» Problem description:
Pick every line out of the entries below that has the string "down", and copy it.

» Information supplied:
· · · ·
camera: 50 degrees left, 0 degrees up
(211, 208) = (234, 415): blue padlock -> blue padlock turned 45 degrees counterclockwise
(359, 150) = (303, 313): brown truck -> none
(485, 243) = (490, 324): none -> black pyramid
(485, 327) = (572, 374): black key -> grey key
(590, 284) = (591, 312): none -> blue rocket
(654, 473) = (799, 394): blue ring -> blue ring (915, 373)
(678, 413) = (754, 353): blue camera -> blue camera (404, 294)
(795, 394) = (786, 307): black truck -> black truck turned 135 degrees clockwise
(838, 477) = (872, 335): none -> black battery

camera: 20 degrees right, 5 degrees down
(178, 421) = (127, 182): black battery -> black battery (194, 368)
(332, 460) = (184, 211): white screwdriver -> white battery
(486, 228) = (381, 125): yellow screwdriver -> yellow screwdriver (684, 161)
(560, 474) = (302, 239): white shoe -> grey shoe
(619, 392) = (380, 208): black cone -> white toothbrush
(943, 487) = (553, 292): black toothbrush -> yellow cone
· · · ·
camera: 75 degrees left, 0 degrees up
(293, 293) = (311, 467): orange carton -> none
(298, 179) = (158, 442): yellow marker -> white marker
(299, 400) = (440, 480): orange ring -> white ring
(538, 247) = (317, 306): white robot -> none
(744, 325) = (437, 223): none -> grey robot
· · · ·
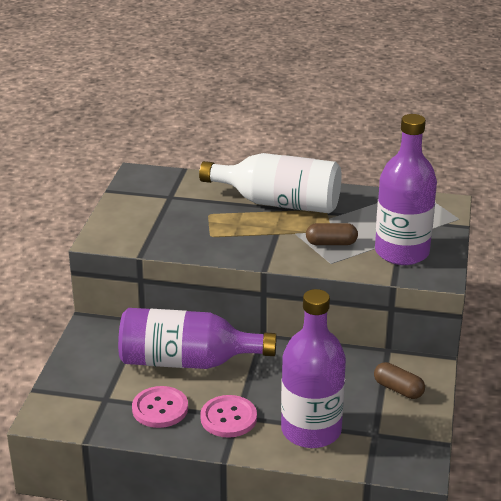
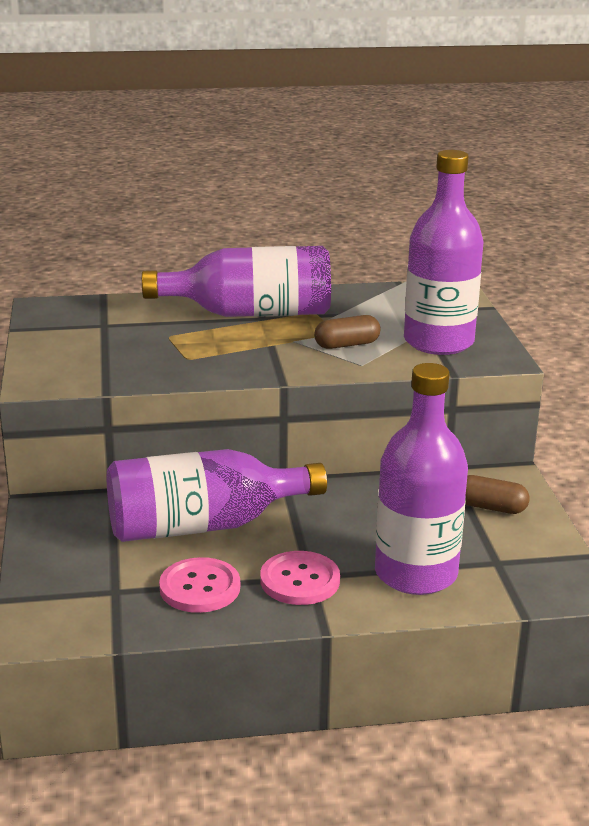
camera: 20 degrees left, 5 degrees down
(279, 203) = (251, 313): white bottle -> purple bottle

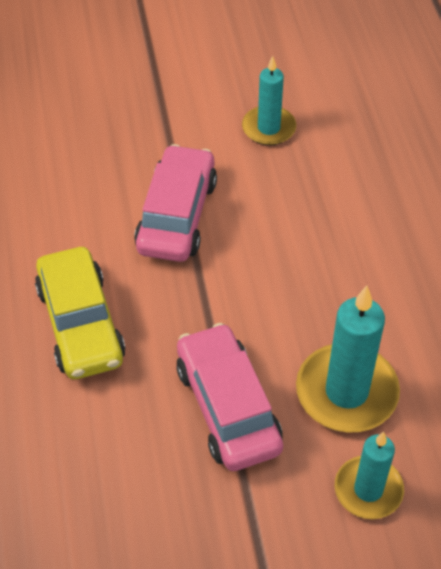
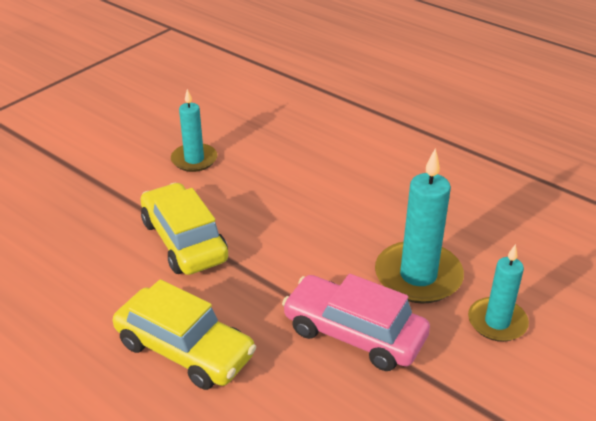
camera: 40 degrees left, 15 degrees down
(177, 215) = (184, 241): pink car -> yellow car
· · · ·
» Expected answer:
camera: 20 degrees right, 5 degrees down
camera: 20 degrees left, 5 degrees down
camera: 40 degrees left, 15 degrees down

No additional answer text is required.